§ **INPUT DATA**:
[Start of Attachment]
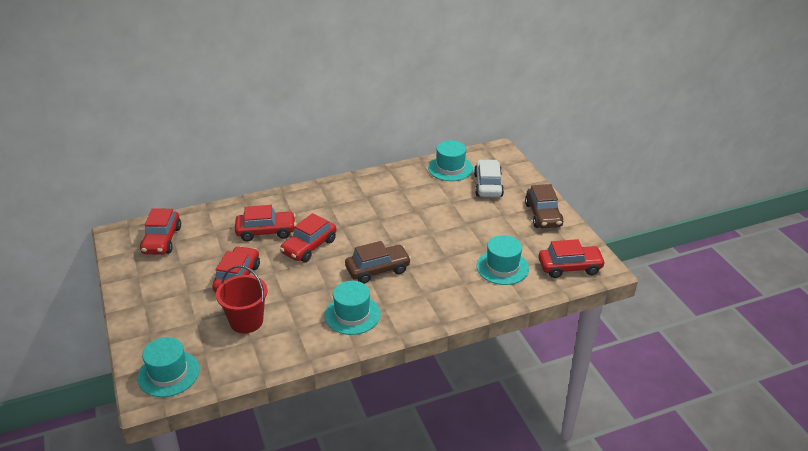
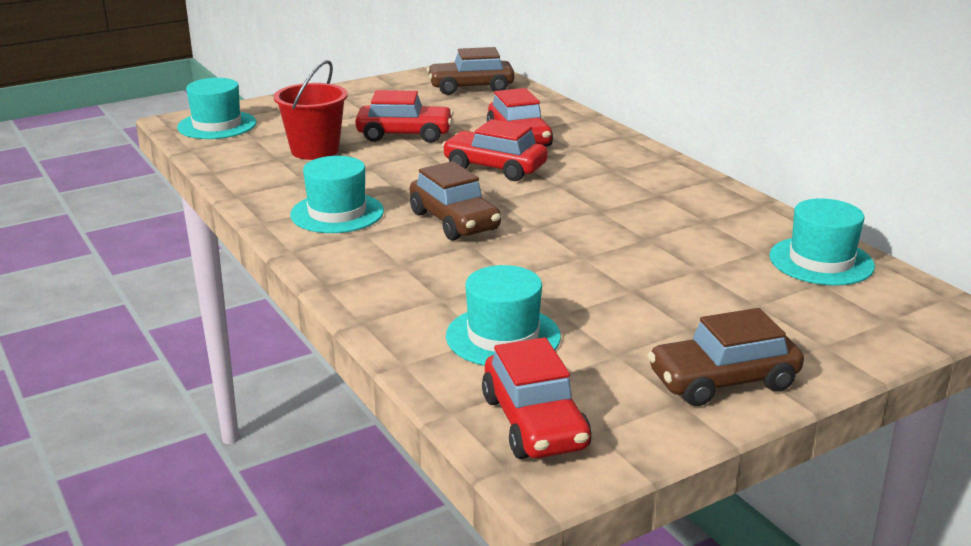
camera: 80 degrees right, 10 degrees down
(162, 240) = (471, 88): red car -> brown car
(488, 185) = (792, 306): white car -> none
[End of Attachment]
§ **TO DO**:
Transcribe the listing exactly, skipping pictures.

§ **FINISHED TASK**:
camera: 80 degrees right, 10 degrees down
(162, 240) = (471, 88): red car -> brown car
(488, 185) = (792, 306): white car -> none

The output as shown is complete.